About this exercise: Please repeat the data exactly, leaving nothing out.

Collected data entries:
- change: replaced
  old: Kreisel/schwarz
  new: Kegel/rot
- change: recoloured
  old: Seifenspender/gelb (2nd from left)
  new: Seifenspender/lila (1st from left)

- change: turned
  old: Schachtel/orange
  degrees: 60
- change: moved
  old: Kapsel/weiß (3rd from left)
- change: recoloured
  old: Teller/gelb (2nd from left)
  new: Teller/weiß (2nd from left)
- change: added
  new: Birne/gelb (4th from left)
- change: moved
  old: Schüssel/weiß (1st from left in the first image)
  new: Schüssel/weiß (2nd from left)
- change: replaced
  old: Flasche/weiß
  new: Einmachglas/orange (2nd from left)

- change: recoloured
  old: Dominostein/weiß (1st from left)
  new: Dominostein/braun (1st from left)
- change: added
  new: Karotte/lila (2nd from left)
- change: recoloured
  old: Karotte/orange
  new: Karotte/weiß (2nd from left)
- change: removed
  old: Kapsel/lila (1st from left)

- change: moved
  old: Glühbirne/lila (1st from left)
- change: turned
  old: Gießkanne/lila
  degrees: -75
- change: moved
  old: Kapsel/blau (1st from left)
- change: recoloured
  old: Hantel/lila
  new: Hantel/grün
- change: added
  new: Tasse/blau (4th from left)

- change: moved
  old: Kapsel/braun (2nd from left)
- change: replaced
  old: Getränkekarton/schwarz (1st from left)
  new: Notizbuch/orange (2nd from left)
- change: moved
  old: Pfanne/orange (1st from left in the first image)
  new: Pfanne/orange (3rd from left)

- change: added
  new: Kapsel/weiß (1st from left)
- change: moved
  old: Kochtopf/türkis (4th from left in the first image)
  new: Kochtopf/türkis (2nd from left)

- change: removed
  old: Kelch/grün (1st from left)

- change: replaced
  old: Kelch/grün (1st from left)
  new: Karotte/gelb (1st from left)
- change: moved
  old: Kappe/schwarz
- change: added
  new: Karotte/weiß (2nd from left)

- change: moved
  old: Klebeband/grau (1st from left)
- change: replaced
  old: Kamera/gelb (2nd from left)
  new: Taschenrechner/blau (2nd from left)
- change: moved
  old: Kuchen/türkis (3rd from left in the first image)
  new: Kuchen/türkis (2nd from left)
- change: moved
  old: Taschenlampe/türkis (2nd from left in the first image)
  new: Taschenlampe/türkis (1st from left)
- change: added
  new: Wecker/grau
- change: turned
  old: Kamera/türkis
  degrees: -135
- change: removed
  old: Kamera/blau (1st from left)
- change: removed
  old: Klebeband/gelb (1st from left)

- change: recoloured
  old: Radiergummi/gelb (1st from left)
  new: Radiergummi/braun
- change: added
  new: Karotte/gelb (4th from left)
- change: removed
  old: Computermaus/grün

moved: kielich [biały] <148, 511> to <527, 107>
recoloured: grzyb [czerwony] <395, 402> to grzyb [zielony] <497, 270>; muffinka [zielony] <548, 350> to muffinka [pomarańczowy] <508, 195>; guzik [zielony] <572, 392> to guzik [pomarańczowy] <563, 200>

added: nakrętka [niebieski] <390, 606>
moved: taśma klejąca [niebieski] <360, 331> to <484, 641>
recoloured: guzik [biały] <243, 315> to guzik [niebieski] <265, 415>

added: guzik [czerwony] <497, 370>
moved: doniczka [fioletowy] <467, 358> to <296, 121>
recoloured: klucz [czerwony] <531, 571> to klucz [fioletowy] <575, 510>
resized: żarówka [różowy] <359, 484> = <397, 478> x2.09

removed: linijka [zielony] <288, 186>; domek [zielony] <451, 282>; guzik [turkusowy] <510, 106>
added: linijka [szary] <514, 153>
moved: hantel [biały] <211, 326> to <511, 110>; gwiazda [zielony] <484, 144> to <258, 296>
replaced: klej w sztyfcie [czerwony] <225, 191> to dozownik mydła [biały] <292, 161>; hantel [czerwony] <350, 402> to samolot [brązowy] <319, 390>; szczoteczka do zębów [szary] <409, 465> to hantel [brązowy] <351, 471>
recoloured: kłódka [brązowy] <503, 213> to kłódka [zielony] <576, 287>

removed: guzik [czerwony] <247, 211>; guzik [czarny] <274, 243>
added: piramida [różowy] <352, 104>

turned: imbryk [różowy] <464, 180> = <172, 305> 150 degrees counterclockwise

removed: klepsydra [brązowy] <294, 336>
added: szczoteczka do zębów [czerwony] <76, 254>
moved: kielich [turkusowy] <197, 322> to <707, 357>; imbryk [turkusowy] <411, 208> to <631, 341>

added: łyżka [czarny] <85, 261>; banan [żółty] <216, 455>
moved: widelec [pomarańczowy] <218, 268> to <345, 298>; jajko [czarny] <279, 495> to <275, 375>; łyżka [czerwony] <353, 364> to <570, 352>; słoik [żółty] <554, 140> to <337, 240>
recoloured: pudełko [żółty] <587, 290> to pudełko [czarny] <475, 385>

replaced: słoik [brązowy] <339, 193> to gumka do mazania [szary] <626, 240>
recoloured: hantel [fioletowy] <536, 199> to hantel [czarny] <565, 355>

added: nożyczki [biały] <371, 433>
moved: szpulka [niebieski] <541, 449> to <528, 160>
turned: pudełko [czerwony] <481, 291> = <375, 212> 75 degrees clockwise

Exercise solution:
- change: replaced
  old: Kreisel/schwarz
  new: Kegel/rot
- change: recoloured
  old: Seifenspender/gelb (2nd from left)
  new: Seifenspender/lila (1st from left)

- change: turned
  old: Schachtel/orange
  degrees: 60
- change: moved
  old: Kapsel/weiß (3rd from left)
- change: recoloured
  old: Teller/gelb (2nd from left)
  new: Teller/weiß (2nd from left)
- change: added
  new: Birne/gelb (4th from left)
- change: moved
  old: Schüssel/weiß (1st from left in the first image)
  new: Schüssel/weiß (2nd from left)
- change: replaced
  old: Flasche/weiß
  new: Einmachglas/orange (2nd from left)

- change: recoloured
  old: Dominostein/weiß (1st from left)
  new: Dominostein/braun (1st from left)
- change: added
  new: Karotte/lila (2nd from left)
- change: recoloured
  old: Karotte/orange
  new: Karotte/weiß (2nd from left)
- change: removed
  old: Kapsel/lila (1st from left)

- change: moved
  old: Glühbirne/lila (1st from left)
- change: turned
  old: Gießkanne/lila
  degrees: -75
- change: moved
  old: Kapsel/blau (1st from left)
- change: recoloured
  old: Hantel/lila
  new: Hantel/grün
- change: added
  new: Tasse/blau (4th from left)

- change: moved
  old: Kapsel/braun (2nd from left)
- change: replaced
  old: Getränkekarton/schwarz (1st from left)
  new: Notizbuch/orange (2nd from left)
- change: moved
  old: Pfanne/orange (1st from left in the first image)
  new: Pfanne/orange (3rd from left)

- change: added
  new: Kapsel/weiß (1st from left)
- change: moved
  old: Kochtopf/türkis (4th from left in the first image)
  new: Kochtopf/türkis (2nd from left)

- change: removed
  old: Kelch/grün (1st from left)

- change: replaced
  old: Kelch/grün (1st from left)
  new: Karotte/gelb (1st from left)
- change: moved
  old: Kappe/schwarz
- change: added
  new: Karotte/weiß (2nd from left)

- change: moved
  old: Klebeband/grau (1st from left)
- change: replaced
  old: Kamera/gelb (2nd from left)
  new: Taschenrechner/blau (2nd from left)
- change: moved
  old: Kuchen/türkis (3rd from left in the first image)
  new: Kuchen/türkis (2nd from left)
- change: moved
  old: Taschenlampe/türkis (2nd from left in the first image)
  new: Taschenlampe/türkis (1st from left)
- change: added
  new: Wecker/grau
- change: turned
  old: Kamera/türkis
  degrees: -135
- change: removed
  old: Kamera/blau (1st from left)
- change: removed
  old: Klebeband/gelb (1st from left)

- change: recoloured
  old: Radiergummi/gelb (1st from left)
  new: Radiergummi/braun
- change: added
  new: Karotte/gelb (4th from left)
- change: removed
  old: Computermaus/grün

moved: kielich [biały] <148, 511> to <527, 107>
recoloured: grzyb [czerwony] <395, 402> to grzyb [zielony] <497, 270>; muffinka [zielony] <548, 350> to muffinka [pomarańczowy] <508, 195>; guzik [zielony] <572, 392> to guzik [pomarańczowy] <563, 200>

added: nakrętka [niebieski] <390, 606>
moved: taśma klejąca [niebieski] <360, 331> to <484, 641>
recoloured: guzik [biały] <243, 315> to guzik [niebieski] <265, 415>

added: guzik [czerwony] <497, 370>
moved: doniczka [fioletowy] <467, 358> to <296, 121>
recoloured: klucz [czerwony] <531, 571> to klucz [fioletowy] <575, 510>
resized: żarówka [różowy] <359, 484> = <397, 478> x2.09

removed: linijka [zielony] <288, 186>; domek [zielony] <451, 282>; guzik [turkusowy] <510, 106>
added: linijka [szary] <514, 153>
moved: hantel [biały] <211, 326> to <511, 110>; gwiazda [zielony] <484, 144> to <258, 296>
replaced: klej w sztyfcie [czerwony] <225, 191> to dozownik mydła [biały] <292, 161>; hantel [czerwony] <350, 402> to samolot [brązowy] <319, 390>; szczoteczka do zębów [szary] <409, 465> to hantel [brązowy] <351, 471>
recoloured: kłódka [brązowy] <503, 213> to kłódka [zielony] <576, 287>

removed: guzik [czerwony] <247, 211>; guzik [czarny] <274, 243>
added: piramida [różowy] <352, 104>

turned: imbryk [różowy] <464, 180> = <172, 305> 150 degrees counterclockwise

removed: klepsydra [brązowy] <294, 336>
added: szczoteczka do zębów [czerwony] <76, 254>
moved: kielich [turkusowy] <197, 322> to <707, 357>; imbryk [turkusowy] <411, 208> to <631, 341>

added: łyżka [czarny] <85, 261>; banan [żółty] <216, 455>
moved: widelec [pomarańczowy] <218, 268> to <345, 298>; jajko [czarny] <279, 495> to <275, 375>; łyżka [czerwony] <353, 364> to <570, 352>; słoik [żółty] <554, 140> to <337, 240>
recoloured: pudełko [żółty] <587, 290> to pudełko [czarny] <475, 385>

replaced: słoik [brązowy] <339, 193> to gumka do mazania [szary] <626, 240>
recoloured: hantel [fioletowy] <536, 199> to hantel [czarny] <565, 355>

added: nożyczki [biały] <371, 433>
moved: szpulka [niebieski] <541, 449> to <528, 160>
turned: pudełko [czerwony] <481, 291> = <375, 212> 75 degrees clockwise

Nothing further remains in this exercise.